## What to produce
Once you reach the line containing "R12: 1.3k (ALARM, IND) -> 1.3k (ALARM, DRV)", return it and every line after it exactly, through the end of the records below, with no pictures.

+++++

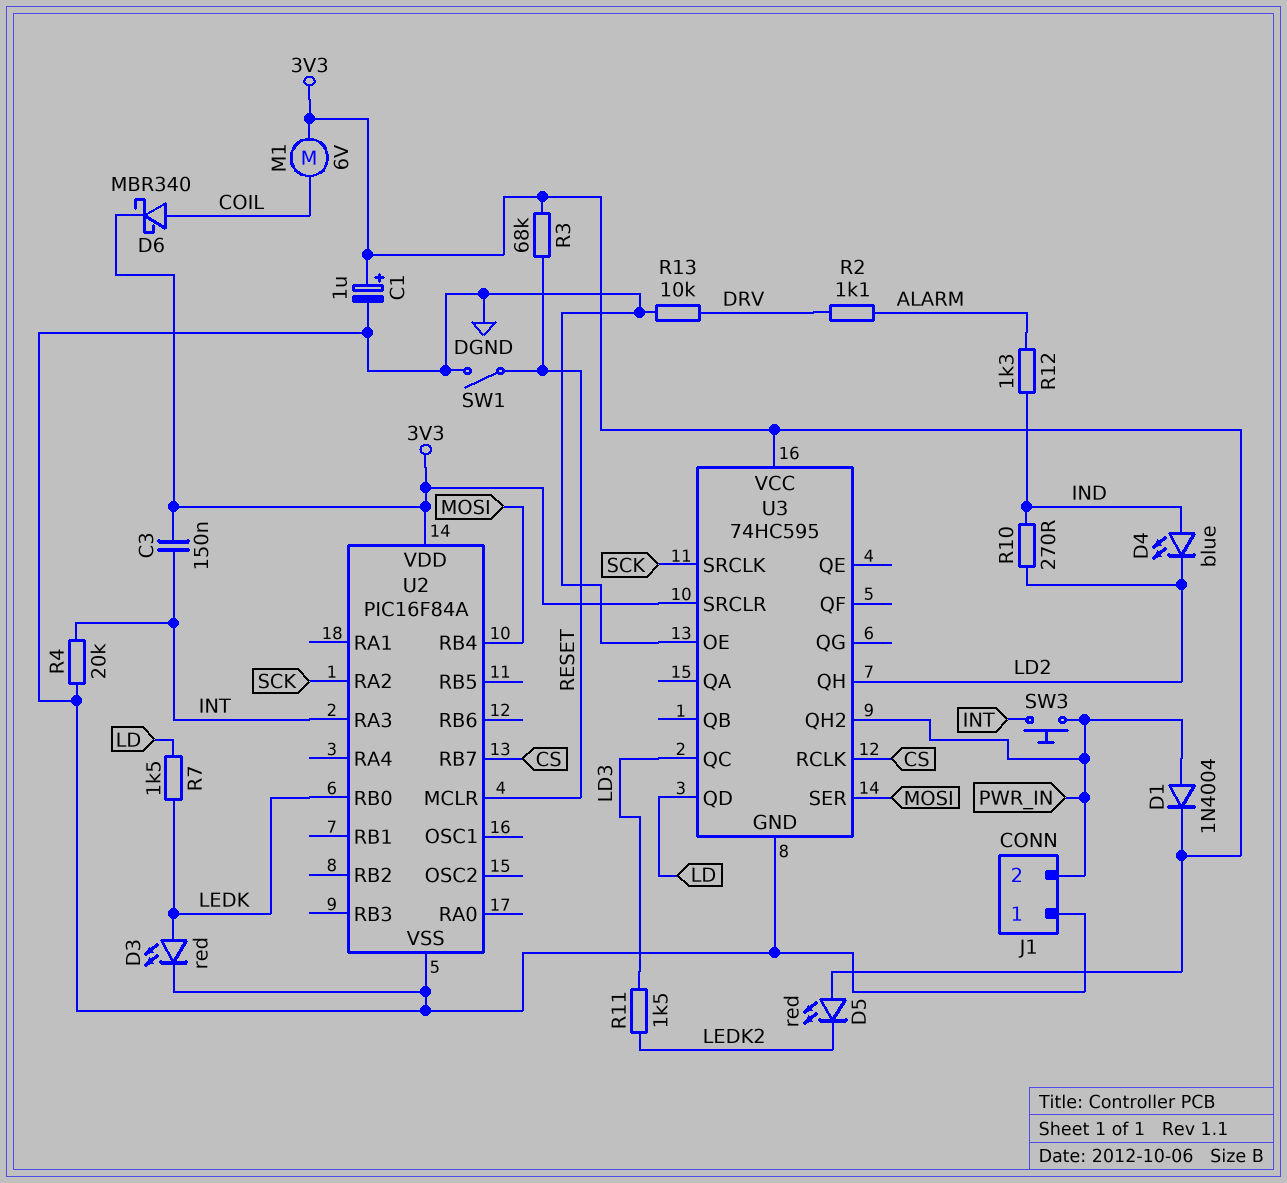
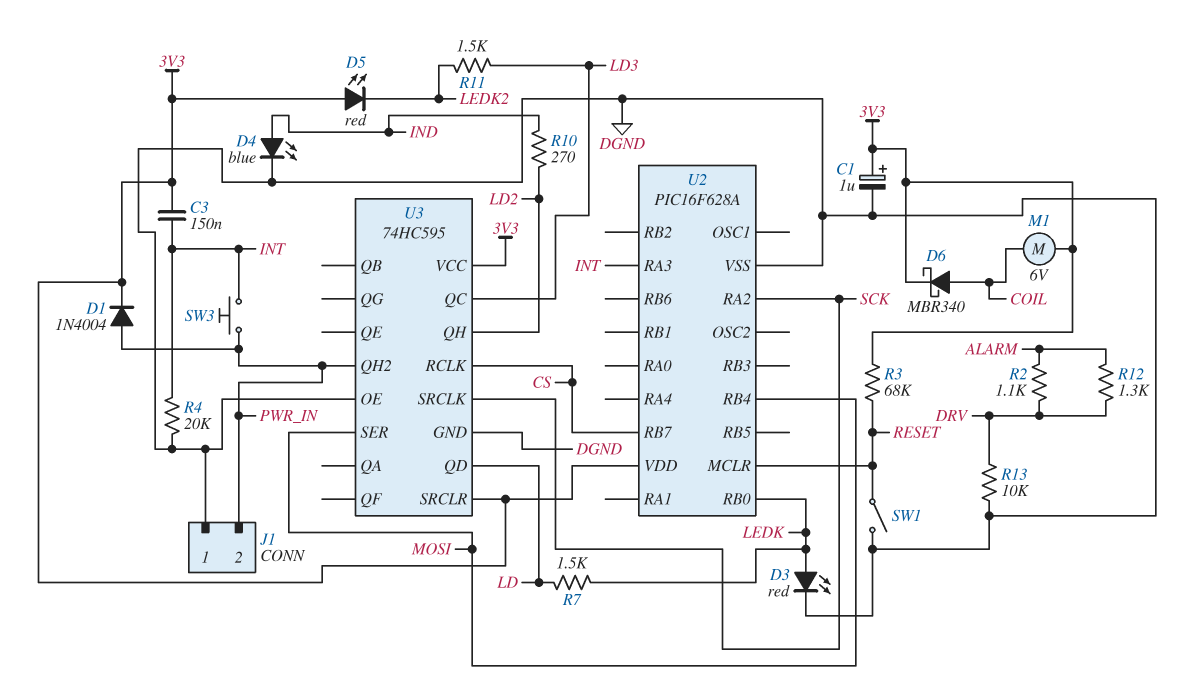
D4: LED blue (A IND, K LD2) -> LED blue (A IND, K DGND)
R12: 1.3k (ALARM, IND) -> 1.3k (ALARM, DRV)
U2: PIC16F84A -> PIC16F628A

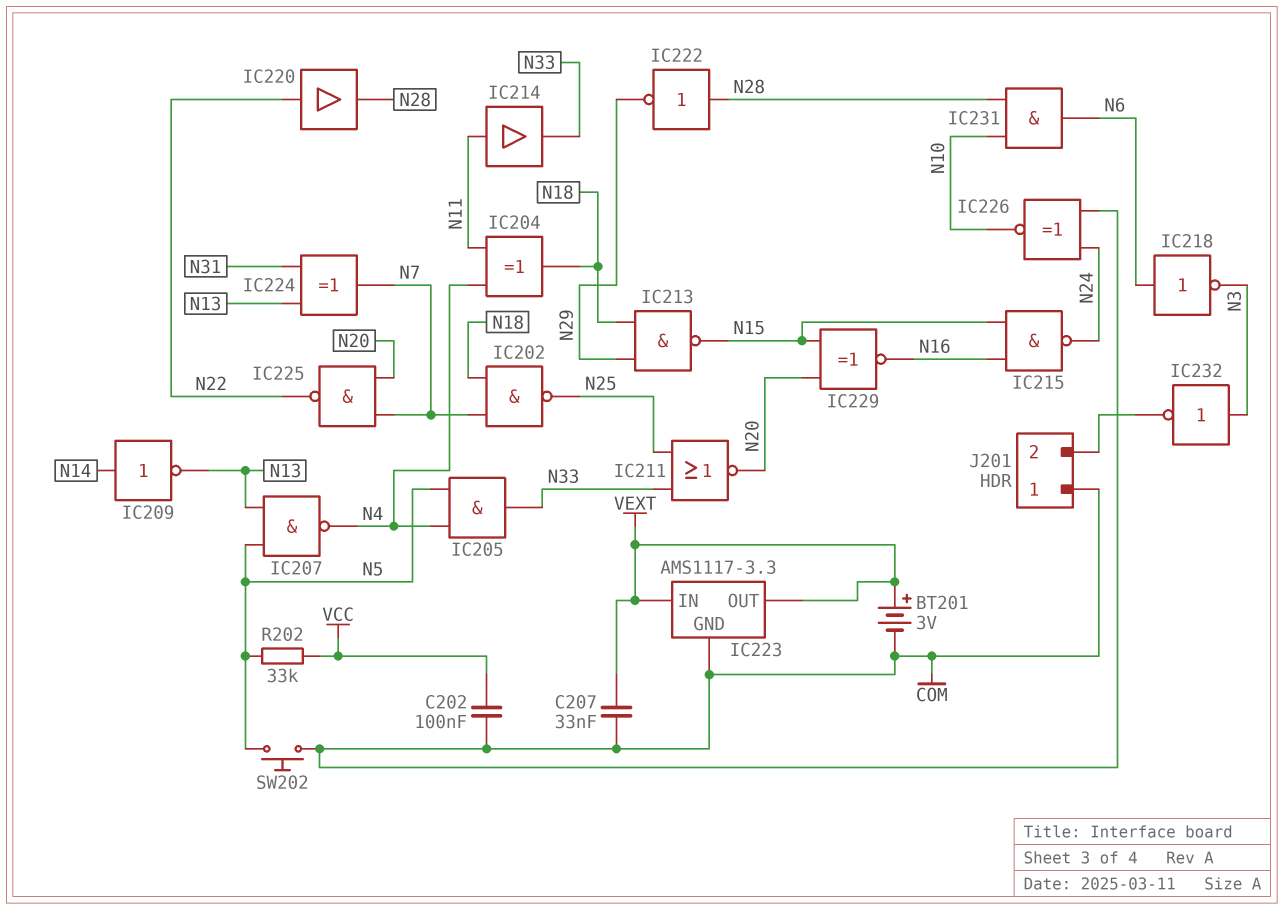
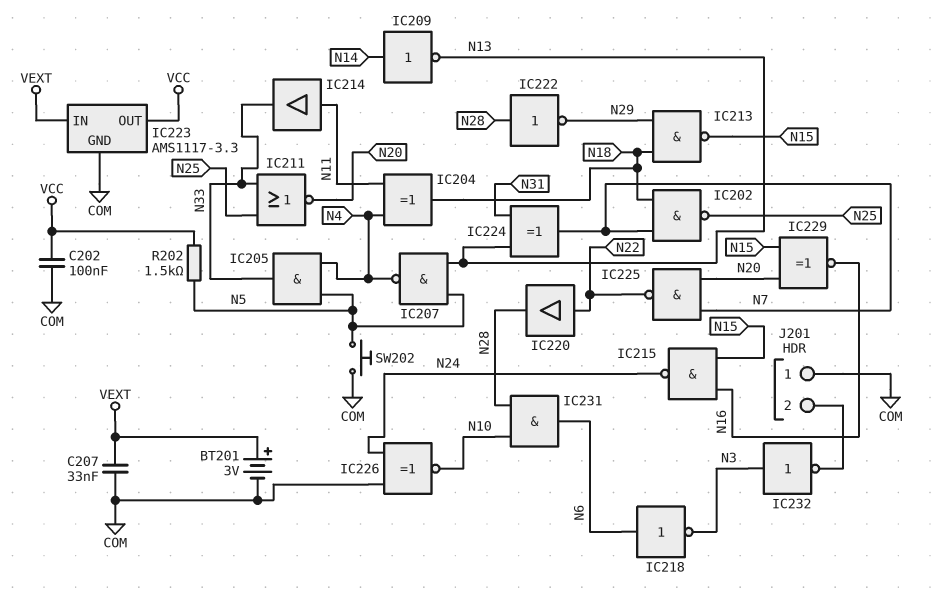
IC223 pin OUT: VEXT -> VCC
R202: 33k (N5, VCC) -> 1.5k (N5, VCC)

+++++

## Output for this task
R12: 1.3k (ALARM, IND) -> 1.3k (ALARM, DRV)
U2: PIC16F84A -> PIC16F628A

IC223 pin OUT: VEXT -> VCC
R202: 33k (N5, VCC) -> 1.5k (N5, VCC)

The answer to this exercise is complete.